** Opening ENTRIES SUPPLIED block **
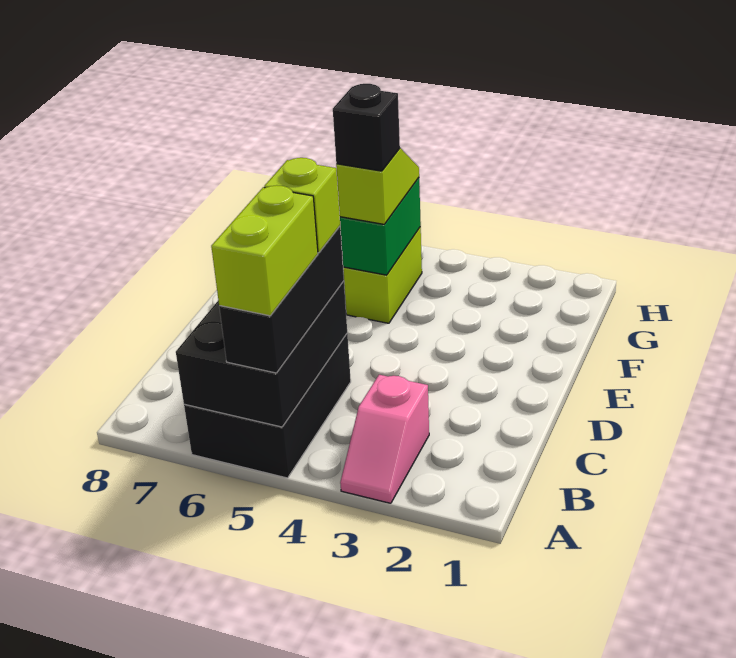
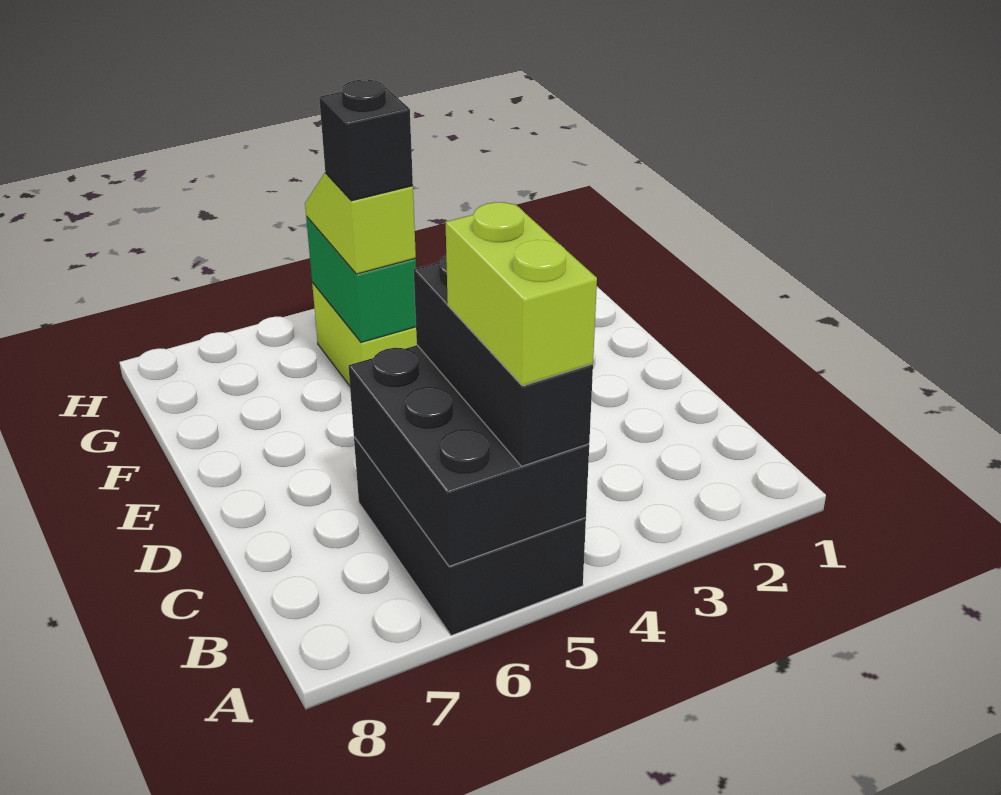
pink slope A3:B3 level 1 top B -> none
lime brick C5 level 4 -> none

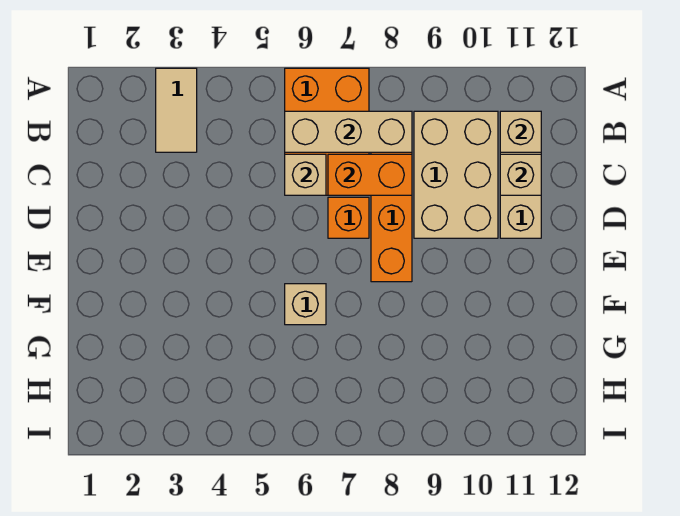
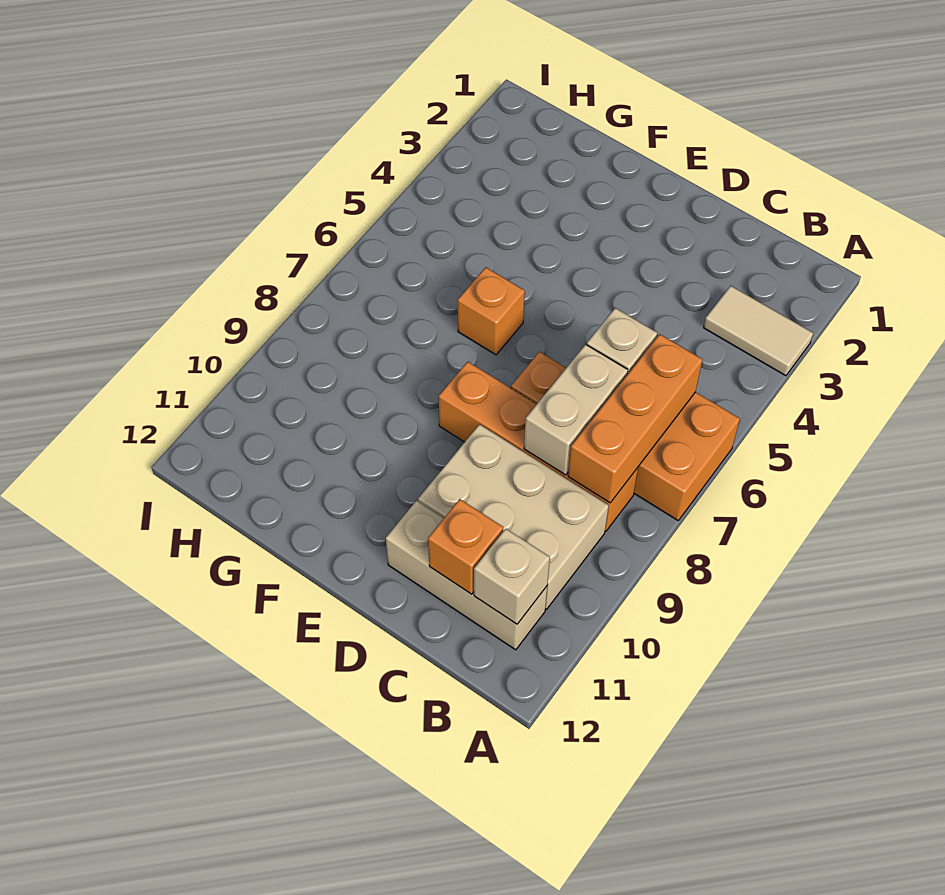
tan brick B6:B8 level 2 -> orange brick B6:B8 level 2
orange brick C7:C8 level 2 -> tan brick C7:C8 level 2
tan brick C11 level 2 -> orange brick C11 level 2
tan brick F6 level 1 -> orange brick F6 level 1

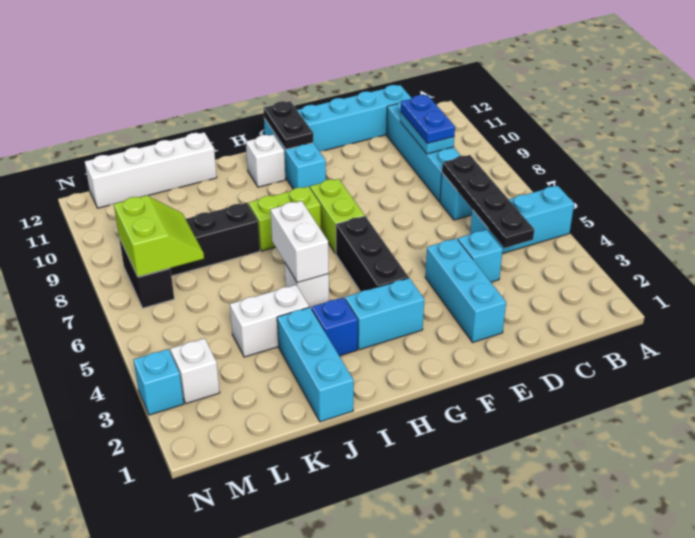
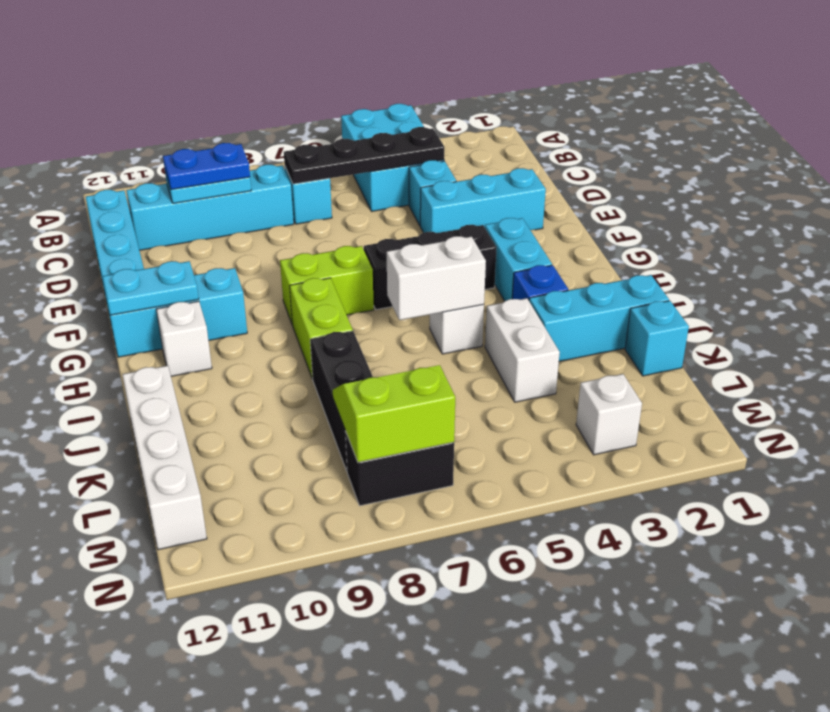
cyan brick A5:C5 level 1 -> cyan brick A4:C5 level 1
black plate G11:G12 level 2 -> cyan plate G11:G12 level 2
cyan brick N3 level 1 -> cyan brick K1 level 1

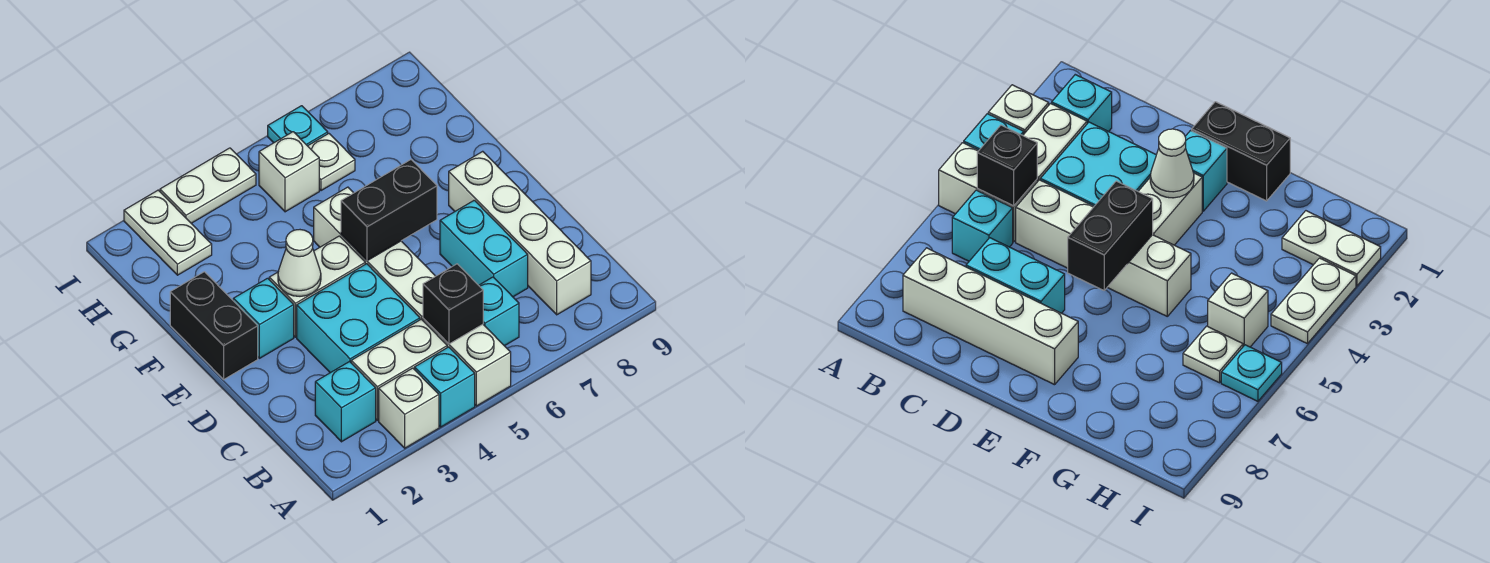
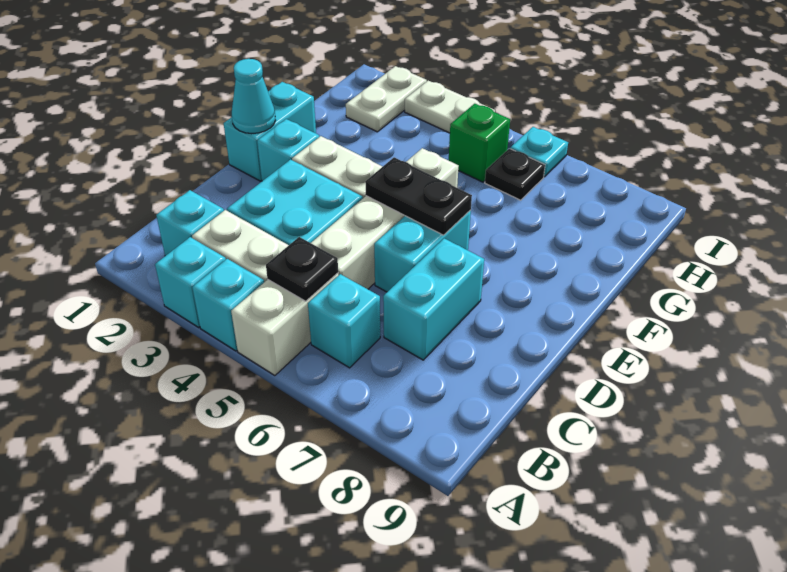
white brick A3 level 1 -> cyan brick A3 level 1
black brick B5 level 2 -> black plate B5 level 2
white brick B8:E8 level 1 -> none
none -> cyan brick D6:E6 level 1
black brick E1:F1 level 1 -> cyan brick E1:F1 level 1
none -> cyan cone E1 level 2
white cone E3 level 2 -> none
black brick E5:E6 level 2 -> black plate E5:E6 level 2
white brick H5 level 1 -> green brick H5 level 1
white plate H6 level 1 -> black plate H6 level 1

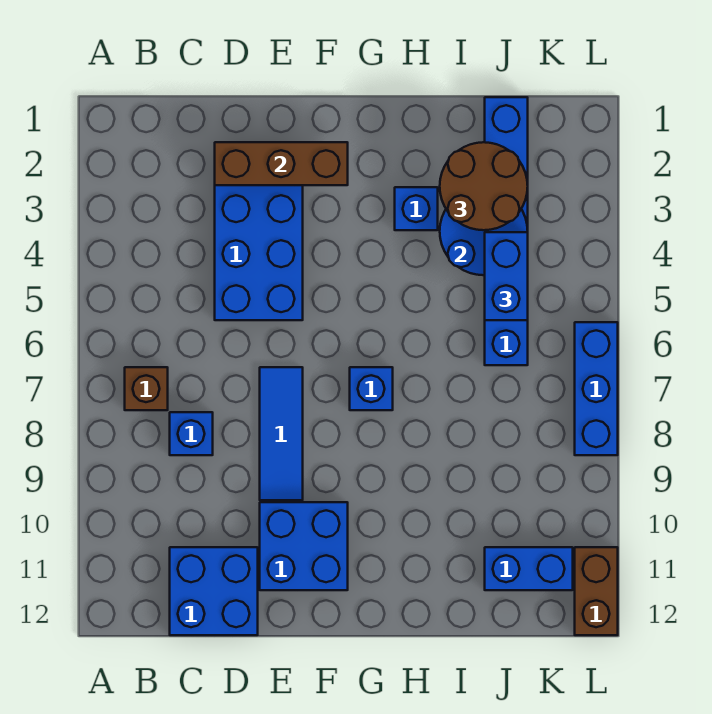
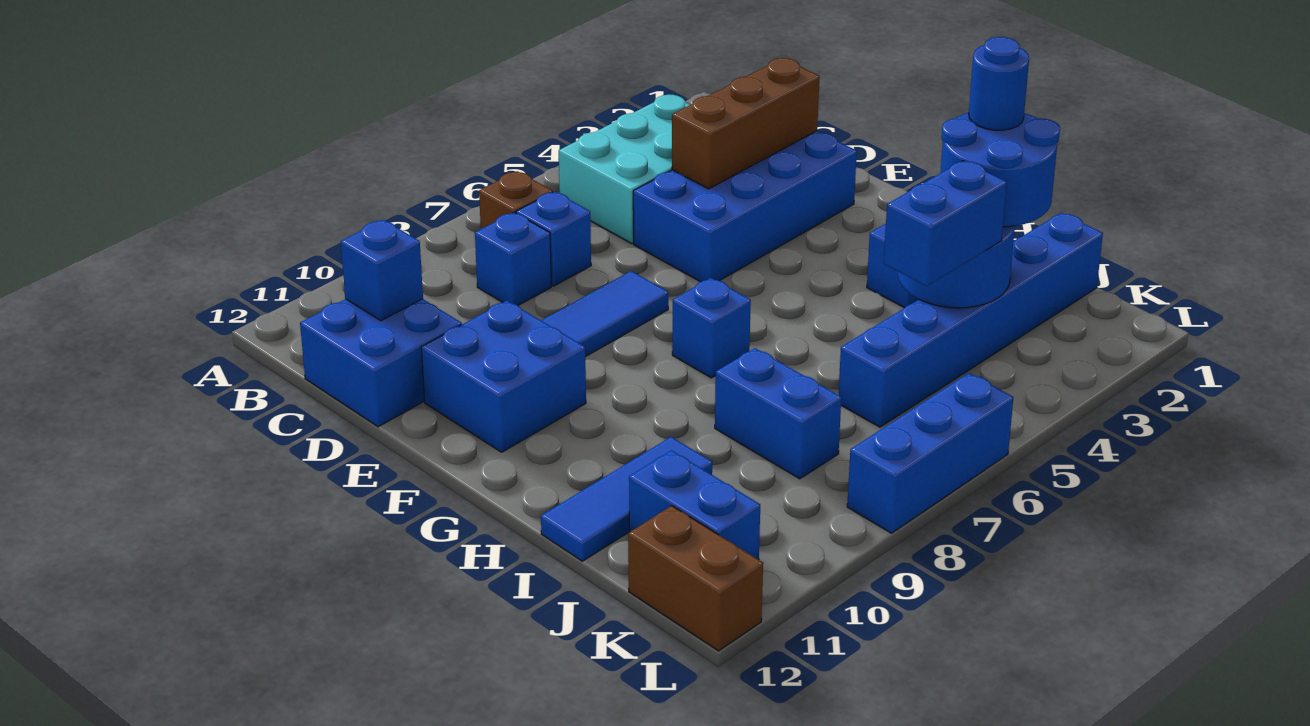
none -> cyan brick B3:C5 level 1
none -> blue brick C7 level 1
none -> blue brick C11 level 2
brown brick D2:F2 level 2 -> brown brick D2:D4 level 2
brown round brick I2:J3 level 3 -> blue round brick I2:J3 level 3
none -> blue round brick I2 level 4
none -> blue brick I8:J8 level 1
none -> blue tile I10:I12 level 1
brown brick L11:L12 level 1 -> brown brick K12:L12 level 1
** Closing ENTRIES SUPPLIED block **
Your answer should be the lines above from the one that contains "orange brick C7:C8" through the last, set down exactly, with the pictures removed.

* TASK OUTPUT
orange brick C7:C8 level 2 -> tan brick C7:C8 level 2
tan brick C11 level 2 -> orange brick C11 level 2
tan brick F6 level 1 -> orange brick F6 level 1

cyan brick A5:C5 level 1 -> cyan brick A4:C5 level 1
black plate G11:G12 level 2 -> cyan plate G11:G12 level 2
cyan brick N3 level 1 -> cyan brick K1 level 1

white brick A3 level 1 -> cyan brick A3 level 1
black brick B5 level 2 -> black plate B5 level 2
white brick B8:E8 level 1 -> none
none -> cyan brick D6:E6 level 1
black brick E1:F1 level 1 -> cyan brick E1:F1 level 1
none -> cyan cone E1 level 2
white cone E3 level 2 -> none
black brick E5:E6 level 2 -> black plate E5:E6 level 2
white brick H5 level 1 -> green brick H5 level 1
white plate H6 level 1 -> black plate H6 level 1

none -> cyan brick B3:C5 level 1
none -> blue brick C7 level 1
none -> blue brick C11 level 2
brown brick D2:F2 level 2 -> brown brick D2:D4 level 2
brown round brick I2:J3 level 3 -> blue round brick I2:J3 level 3
none -> blue round brick I2 level 4
none -> blue brick I8:J8 level 1
none -> blue tile I10:I12 level 1
brown brick L11:L12 level 1 -> brown brick K12:L12 level 1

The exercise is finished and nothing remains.